--- Records to use Enclosed Below ---

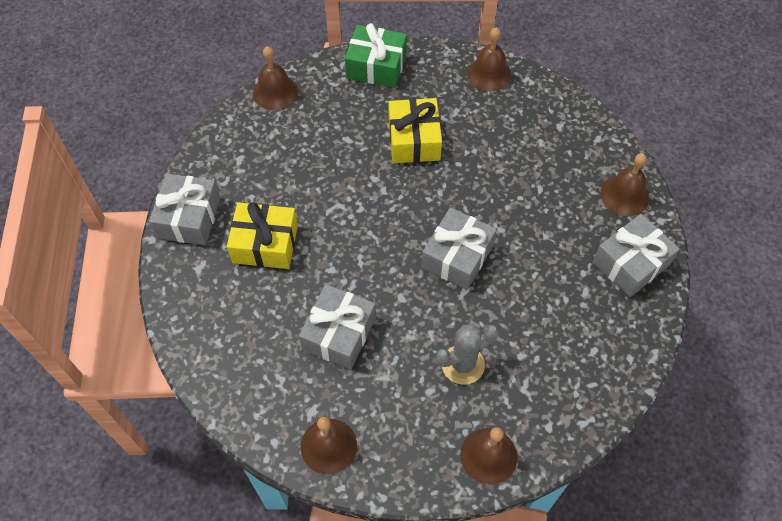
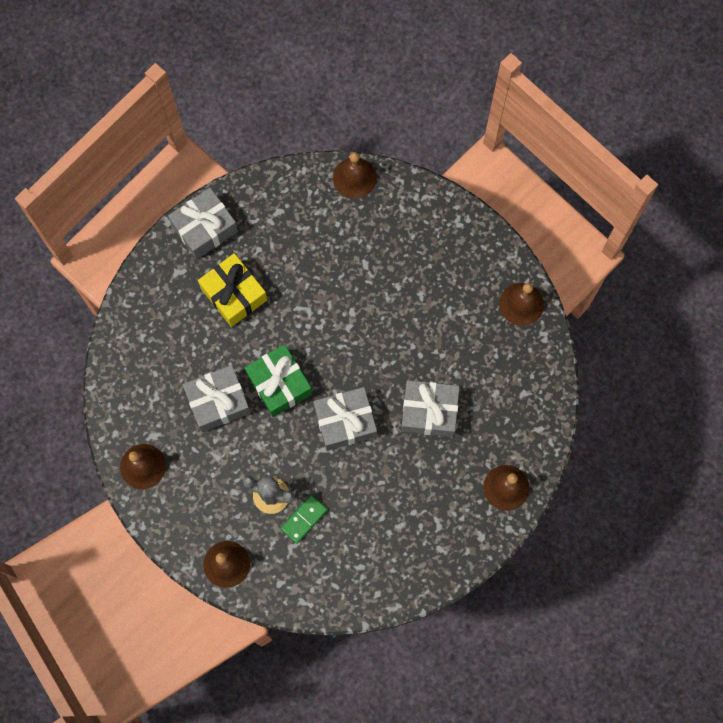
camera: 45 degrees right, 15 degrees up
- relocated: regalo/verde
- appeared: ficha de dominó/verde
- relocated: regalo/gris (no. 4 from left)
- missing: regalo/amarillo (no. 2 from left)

--- End of Enclosed Records to use ---

- [Task to complete]: Give the number of lines in the material above that have the word "from" in them, and nothing more.

- [Answer for the task]: 2